Using the line that has "change=relocated; old=ORANGE-COLOURED PILL;" as the starting point, print each line to the end of the material below word for word. Add no other lines.

> **DATA**:
*** Block opens ***
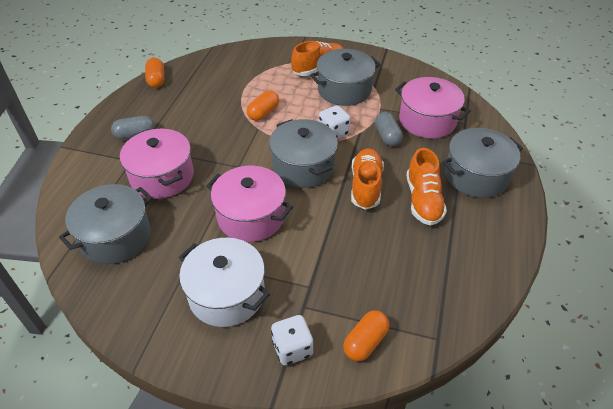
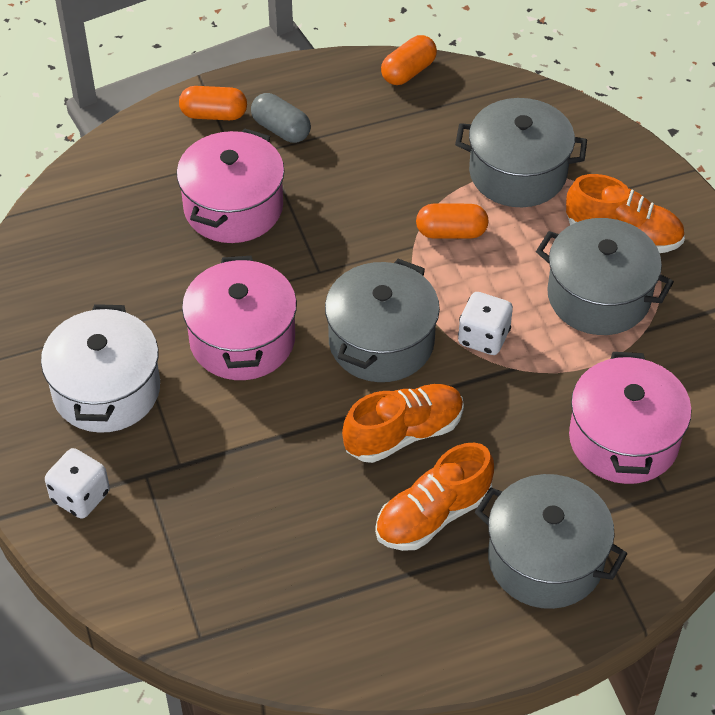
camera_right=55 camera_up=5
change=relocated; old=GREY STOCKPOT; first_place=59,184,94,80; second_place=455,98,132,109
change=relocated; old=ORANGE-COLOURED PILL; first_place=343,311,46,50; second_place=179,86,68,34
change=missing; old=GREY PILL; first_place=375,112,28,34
*** Block closes ***
> **RESULT**:
change=relocated; old=ORANGE-COLOURED PILL; first_place=343,311,46,50; second_place=179,86,68,34
change=missing; old=GREY PILL; first_place=375,112,28,34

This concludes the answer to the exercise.